Repeat the entries below exactly as they appear, with no pictures.

━━━━━━━━━━━━━━━━

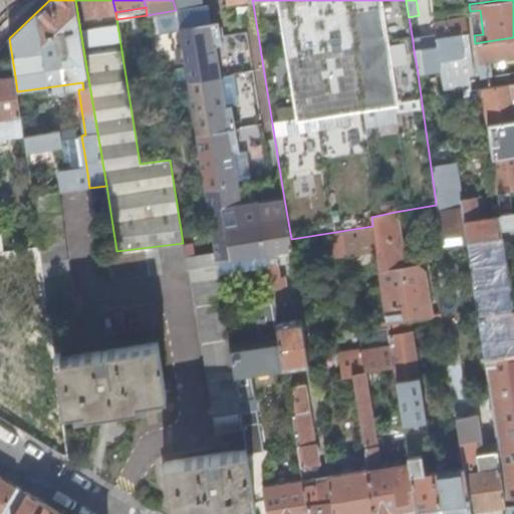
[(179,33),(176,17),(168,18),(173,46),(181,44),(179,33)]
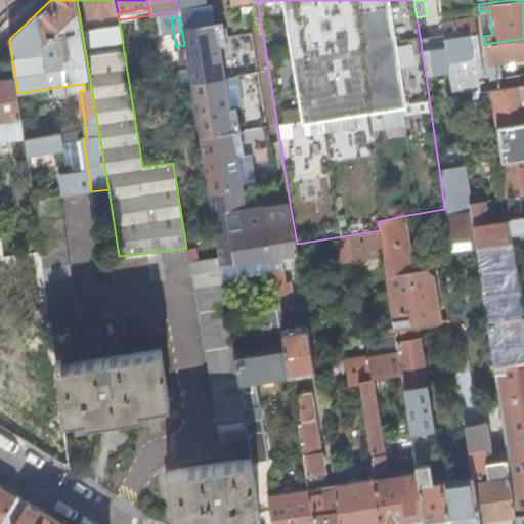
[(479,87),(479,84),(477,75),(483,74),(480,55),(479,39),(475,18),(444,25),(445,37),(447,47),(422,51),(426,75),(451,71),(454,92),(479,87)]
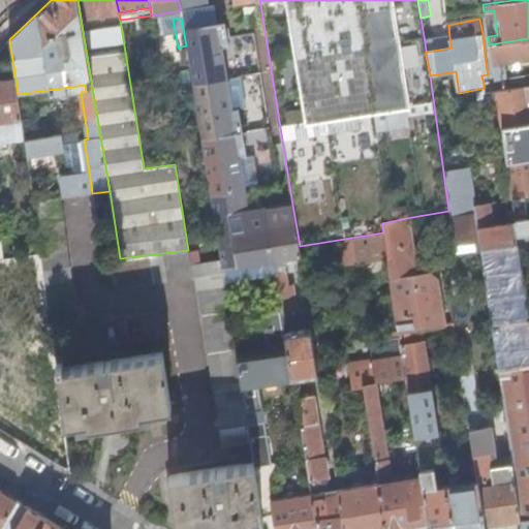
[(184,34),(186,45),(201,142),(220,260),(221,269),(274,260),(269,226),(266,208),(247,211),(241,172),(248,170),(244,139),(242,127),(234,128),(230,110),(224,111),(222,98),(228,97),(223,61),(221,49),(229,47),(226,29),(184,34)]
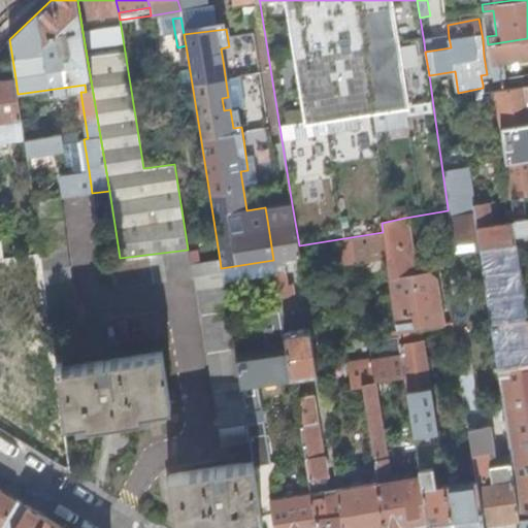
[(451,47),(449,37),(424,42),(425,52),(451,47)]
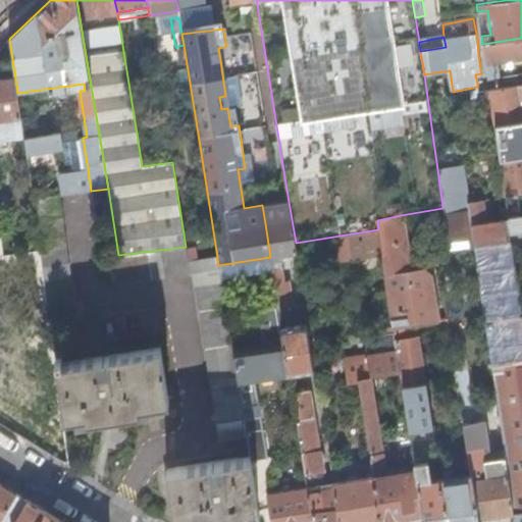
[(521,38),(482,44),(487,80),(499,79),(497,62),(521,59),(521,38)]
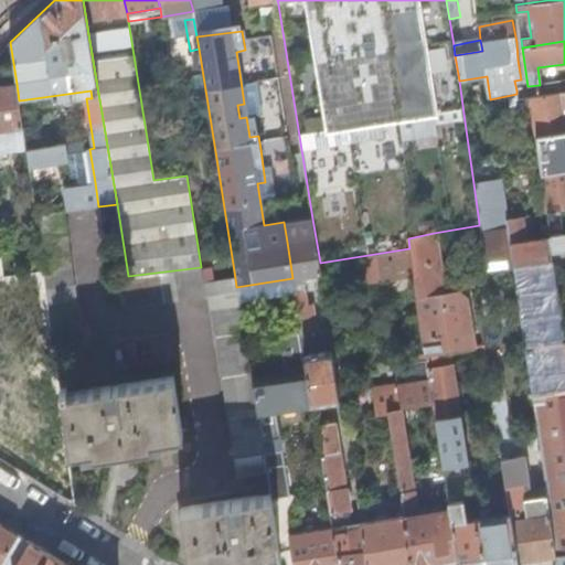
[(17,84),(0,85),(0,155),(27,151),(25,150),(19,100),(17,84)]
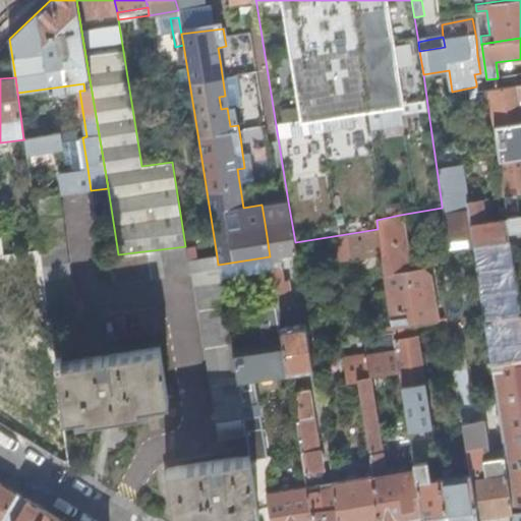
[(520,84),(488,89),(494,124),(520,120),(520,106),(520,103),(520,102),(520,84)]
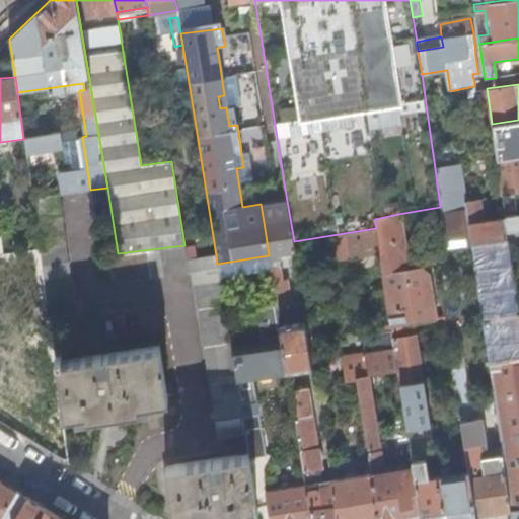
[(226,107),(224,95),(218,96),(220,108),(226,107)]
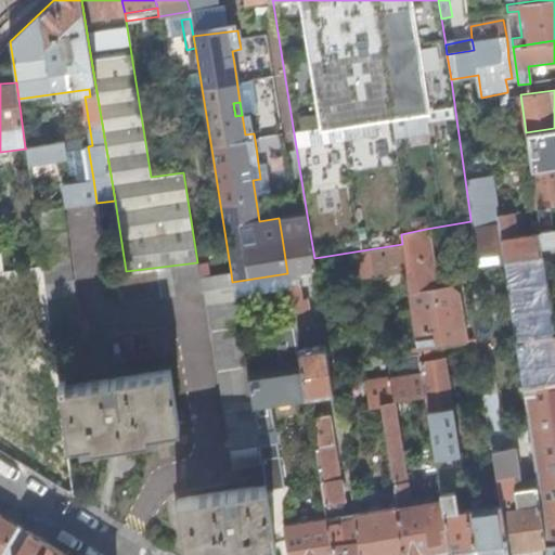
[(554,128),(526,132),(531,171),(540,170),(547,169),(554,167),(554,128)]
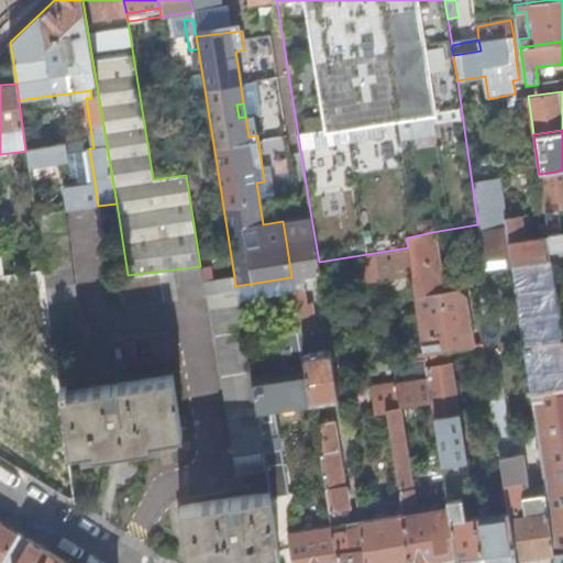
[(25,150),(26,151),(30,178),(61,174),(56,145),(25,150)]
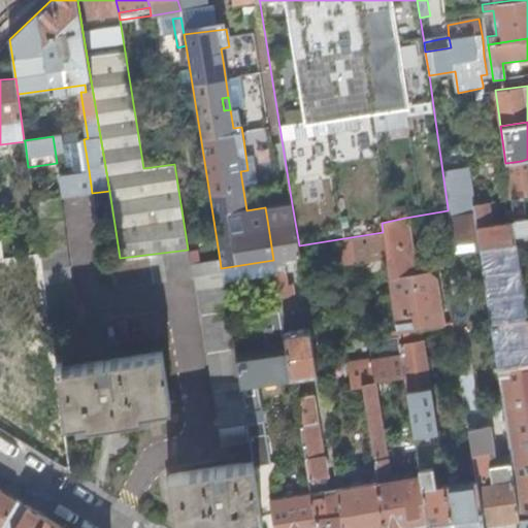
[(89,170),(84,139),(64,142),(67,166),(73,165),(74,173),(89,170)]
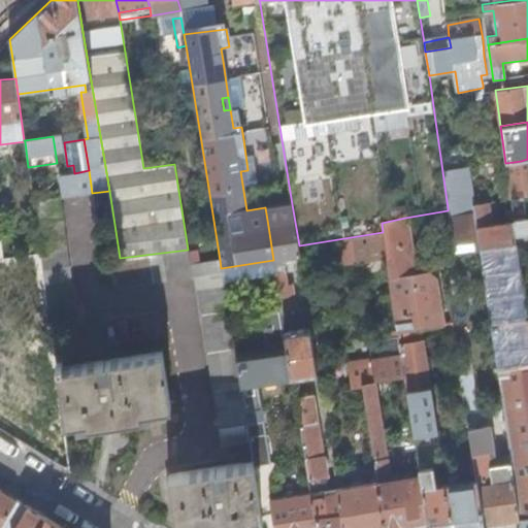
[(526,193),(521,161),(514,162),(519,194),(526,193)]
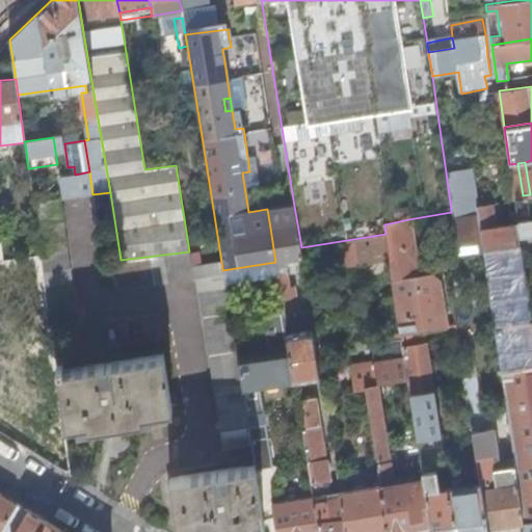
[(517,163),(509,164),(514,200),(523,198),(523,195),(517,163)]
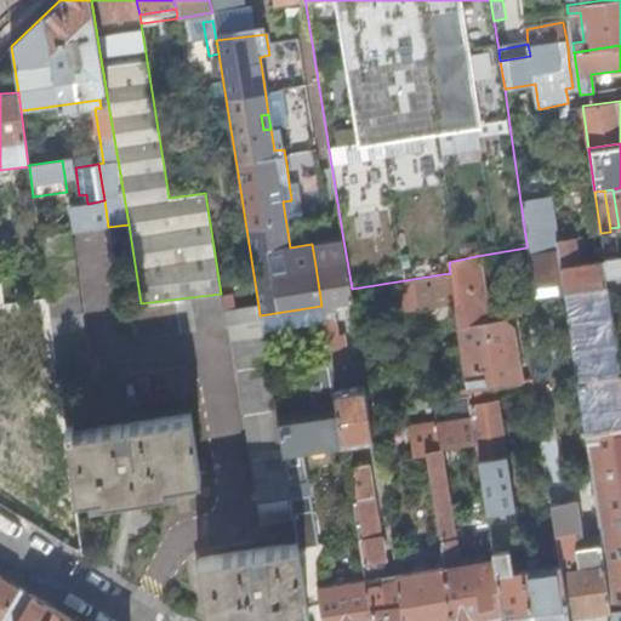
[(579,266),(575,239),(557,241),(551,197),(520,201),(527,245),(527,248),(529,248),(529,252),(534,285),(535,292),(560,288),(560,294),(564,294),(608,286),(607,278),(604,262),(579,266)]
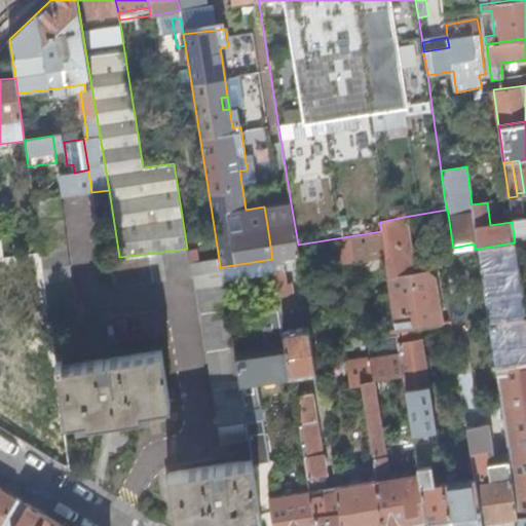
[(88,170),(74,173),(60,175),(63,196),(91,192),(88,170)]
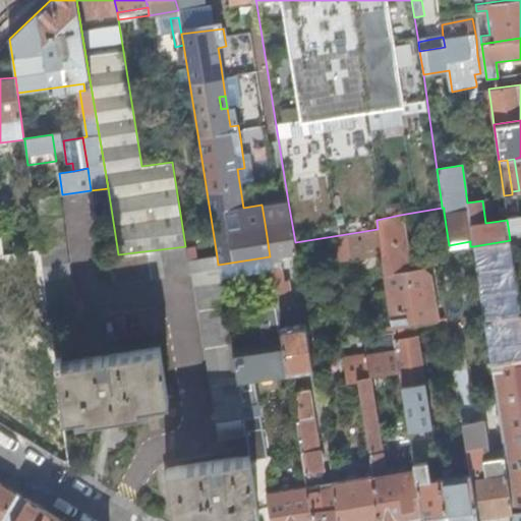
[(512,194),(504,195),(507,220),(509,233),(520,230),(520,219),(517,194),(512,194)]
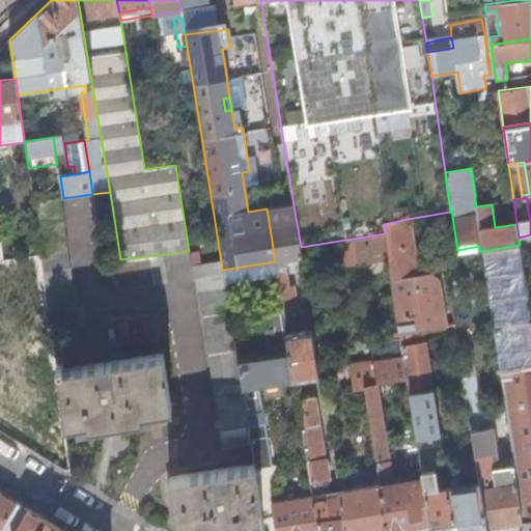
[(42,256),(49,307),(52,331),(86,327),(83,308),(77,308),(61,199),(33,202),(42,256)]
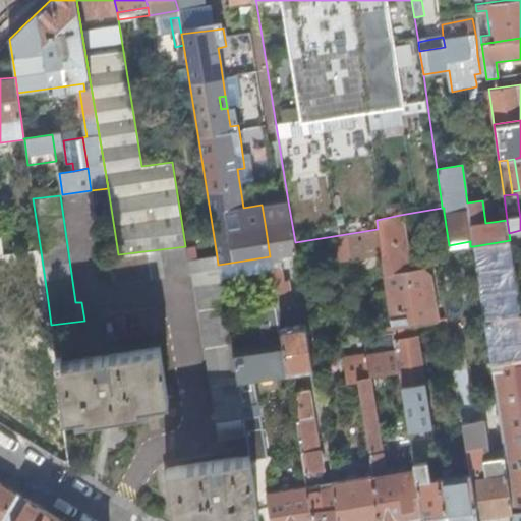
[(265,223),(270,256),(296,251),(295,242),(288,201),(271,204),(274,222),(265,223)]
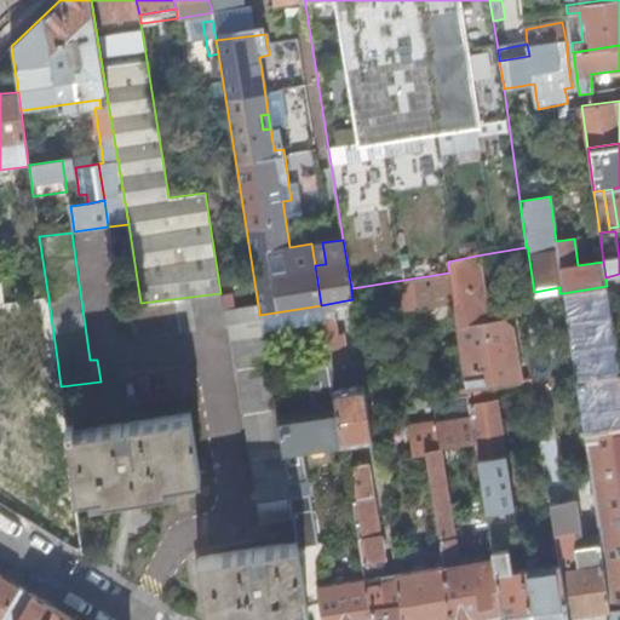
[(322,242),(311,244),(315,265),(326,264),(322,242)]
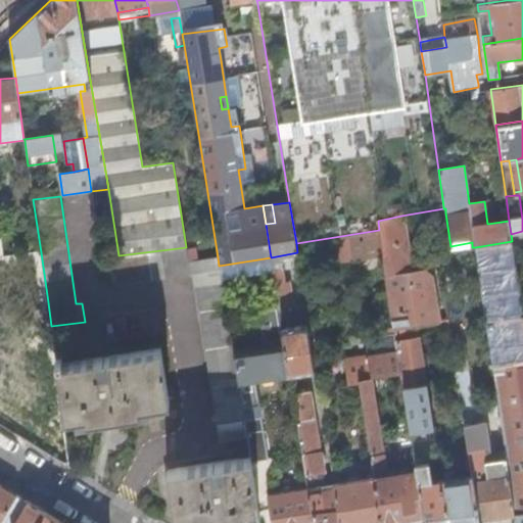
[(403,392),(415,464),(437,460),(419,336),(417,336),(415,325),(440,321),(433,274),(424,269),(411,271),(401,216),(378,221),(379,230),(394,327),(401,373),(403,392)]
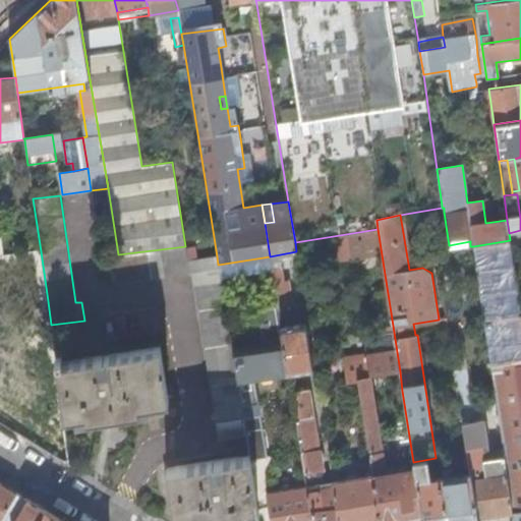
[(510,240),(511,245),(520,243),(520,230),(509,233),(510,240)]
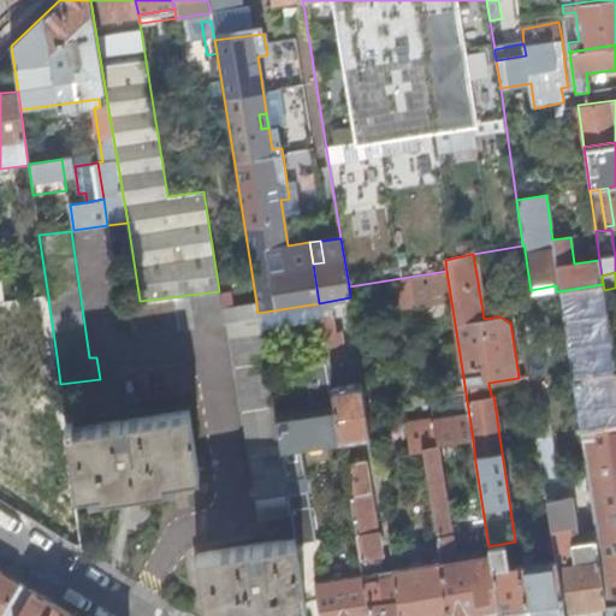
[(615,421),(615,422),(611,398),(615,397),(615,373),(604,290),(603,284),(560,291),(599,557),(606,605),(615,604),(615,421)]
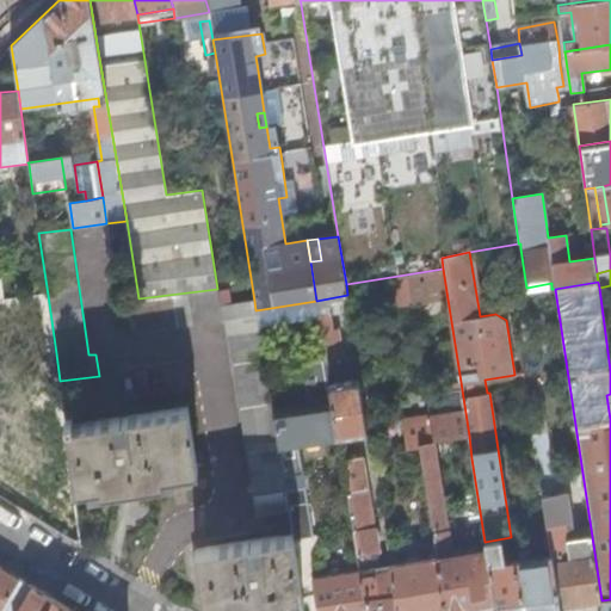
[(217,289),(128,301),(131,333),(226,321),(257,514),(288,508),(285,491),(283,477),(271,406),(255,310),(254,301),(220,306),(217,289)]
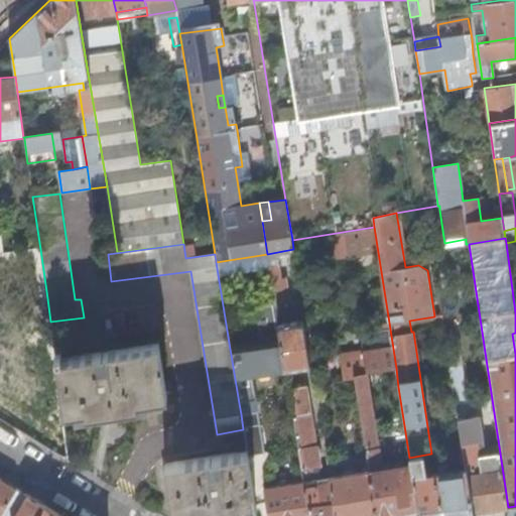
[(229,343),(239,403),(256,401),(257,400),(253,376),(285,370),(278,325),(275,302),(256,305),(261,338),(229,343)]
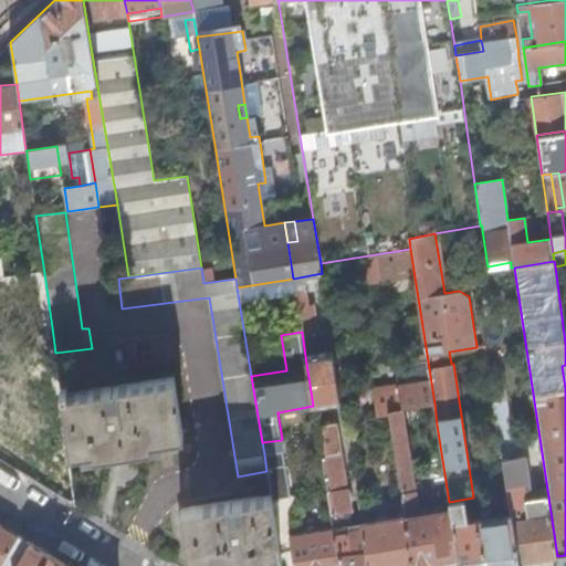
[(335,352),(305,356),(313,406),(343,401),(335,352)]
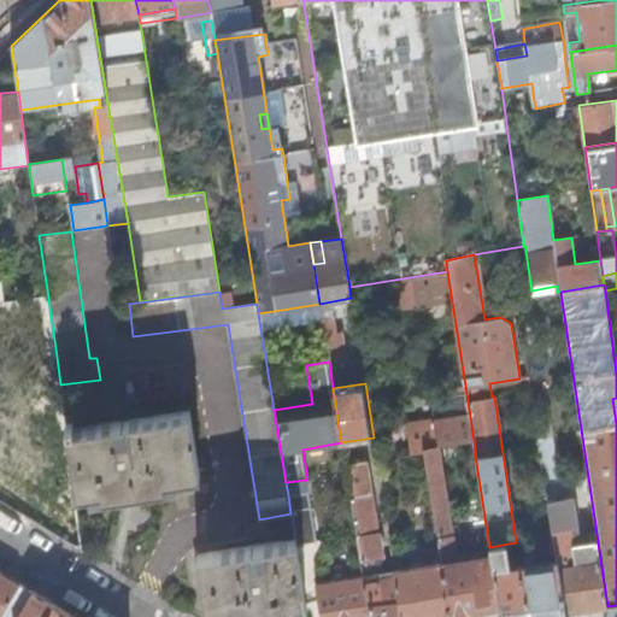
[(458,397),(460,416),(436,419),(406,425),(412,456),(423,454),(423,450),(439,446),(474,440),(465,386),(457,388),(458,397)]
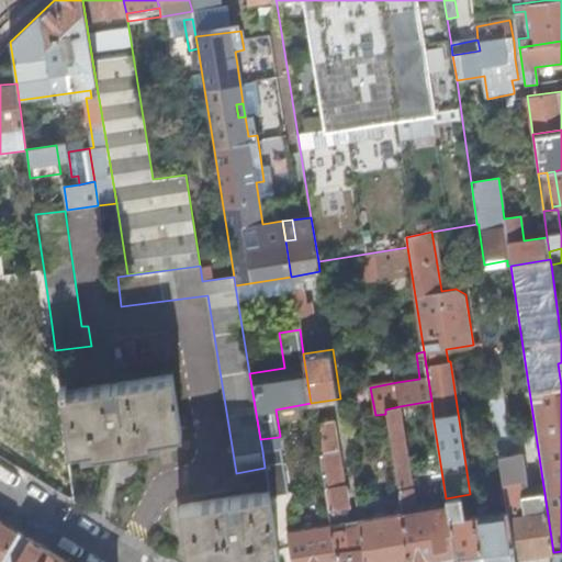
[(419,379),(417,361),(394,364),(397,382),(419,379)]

━━━━━━━━━━━━━━━━

ANSWER SPACE >>
[(179,33),(176,17),(168,18),(173,46),(181,44),(179,33)]
[(479,87),(479,84),(477,75),(483,74),(480,55),(479,39),(475,18),(444,25),(445,37),(447,47),(422,51),(426,75),(451,71),(454,92),(479,87)]
[(184,34),(186,45),(201,142),(220,260),(221,269),(274,260),(269,226),(266,208),(247,211),(241,172),(248,170),(244,139),(242,127),(234,128),(230,110),(224,111),(222,98),(228,97),(223,61),(221,49),(229,47),(226,29),(184,34)]
[(451,47),(449,37),(424,42),(425,52),(451,47)]
[(521,38),(482,44),(487,80),(499,79),(497,62),(521,59),(521,38)]
[(17,84),(0,85),(0,155),(27,151),(25,150),(19,100),(17,84)]
[(520,84),(488,89),(494,124),(520,120),(520,106),(520,103),(520,102),(520,84)]
[(226,107),(224,95),(218,96),(220,108),(226,107)]
[(554,128),(526,132),(531,171),(540,170),(547,169),(554,167),(554,128)]
[(25,150),(26,151),(30,178),(61,174),(56,145),(25,150)]
[(89,170),(84,139),(64,142),(67,166),(73,165),(74,173),(89,170)]
[(526,193),(521,161),(514,162),(519,194),(526,193)]
[(517,163),(509,164),(514,200),(523,198),(523,195),(517,163)]
[(579,266),(575,239),(557,241),(551,197),(520,201),(527,245),(527,248),(529,248),(529,252),(534,285),(535,292),(560,288),(560,294),(564,294),(608,286),(607,278),(604,262),(579,266)]
[(88,170),(74,173),(60,175),(63,196),(91,192),(88,170)]
[(512,194),(504,195),(507,220),(509,233),(520,230),(520,219),(517,194),(512,194)]
[(42,256),(49,307),(52,331),(86,327),(83,308),(77,308),(61,199),(33,202),(42,256)]
[(265,223),(270,256),(296,251),(295,242),(288,201),(271,204),(274,222),(265,223)]
[(322,242),(311,244),(315,265),(326,264),(322,242)]
[(403,392),(415,464),(437,460),(419,336),(417,336),(415,325),(440,321),(433,274),(424,269),(411,271),(401,216),(378,221),(379,230),(394,327),(401,373),(403,392)]
[(510,240),(511,245),(520,243),(520,230),(509,233),(510,240)]
[(615,421),(615,422),(611,398),(615,397),(615,373),(604,290),(603,284),(560,291),(599,557),(606,605),(615,604),(615,421)]
[(217,289),(128,301),(131,333),(226,321),(257,514),(288,508),(285,491),(283,477),(271,406),(255,310),(254,301),(220,306),(217,289)]
[(229,343),(239,403),(256,401),(257,400),(253,376),(285,370),(278,325),(275,302),(256,305),(261,338),(229,343)]
[(335,352),(305,356),(313,406),(343,401),(335,352)]
[(458,397),(460,416),(436,419),(406,425),(412,456),(423,454),(423,450),(439,446),(474,440),(465,386),(457,388),(458,397)]
[(419,379),(417,361),(394,364),(397,382),(419,379)]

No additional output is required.